* The task *
Every record below needs to be set down exactly. Pictures do not belong in the copy.

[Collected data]
---*---

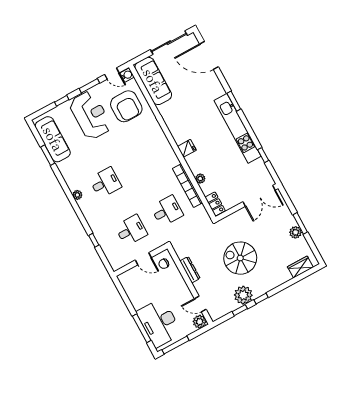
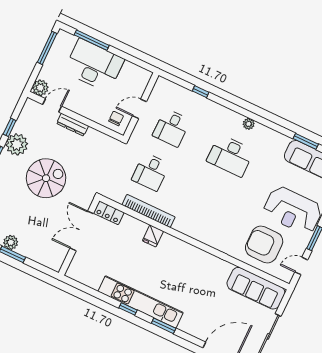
water cooler: (127, 75) -> (286, 275), removed
fridge: (187, 148) -> (153, 236), moved
window: (263, 155) -> (128, 309), moved
plant: (200, 179) -> (141, 227), removed
desk: (105, 183) -> (230, 156), width x1.37
double door: (259, 196) -> (82, 231), moved
dresser: (190, 270) -> (72, 125), moved
desk: (159, 323) -> (94, 65), moved

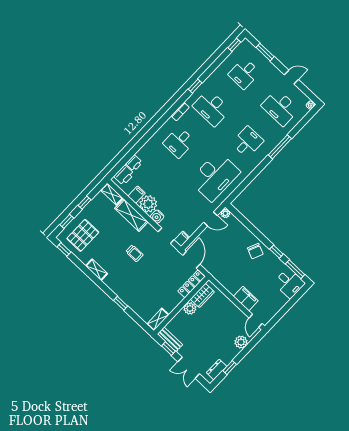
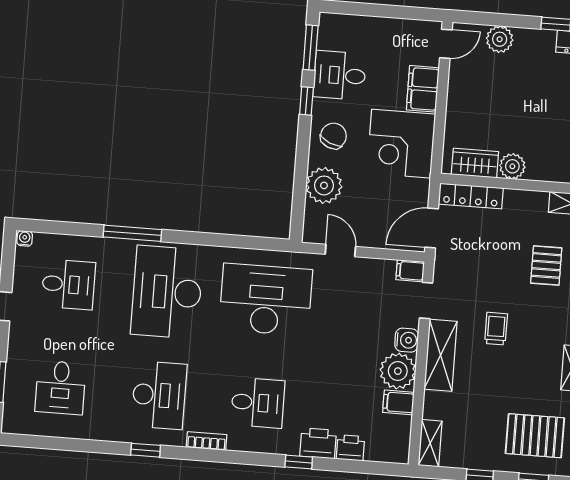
window: (234, 45) -> (299, 462), moved
desk: (244, 73) -> (60, 388), turned 90
desk: (280, 108) -> (68, 284), width x0.73
desk: (247, 142) -> (167, 292), width x1.87, depth x1.30
printer: (124, 175) -> (318, 443), moved
plant: (225, 213) -> (324, 185), moved, width x1.88, depth x1.88
shelving: (131, 215) -> (441, 355), moved
corner desk: (232, 274) -> (401, 144), added
desk: (289, 283) -> (340, 75), moved, turned -90
pallet: (143, 291) -> (546, 265), added

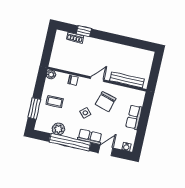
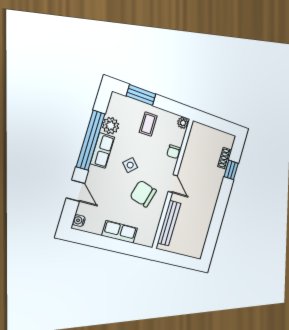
row of seats: (90, 137) -> (102, 150), moved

---*---

* Solution *
water cooler: (127, 75) -> (286, 275), removed
fridge: (187, 148) -> (153, 236), moved
window: (263, 155) -> (128, 309), moved
plant: (200, 179) -> (141, 227), removed
desk: (105, 183) -> (230, 156), width x1.37
double door: (259, 196) -> (82, 231), moved
dresser: (190, 270) -> (72, 125), moved
desk: (159, 323) -> (94, 65), moved

window: (234, 45) -> (299, 462), moved
desk: (244, 73) -> (60, 388), turned 90
desk: (280, 108) -> (68, 284), width x0.73
desk: (247, 142) -> (167, 292), width x1.87, depth x1.30
printer: (124, 175) -> (318, 443), moved
plant: (225, 213) -> (324, 185), moved, width x1.88, depth x1.88
shelving: (131, 215) -> (441, 355), moved
corner desk: (232, 274) -> (401, 144), added
desk: (289, 283) -> (340, 75), moved, turned -90
pallet: (143, 291) -> (546, 265), added

row of seats: (90, 137) -> (102, 150), moved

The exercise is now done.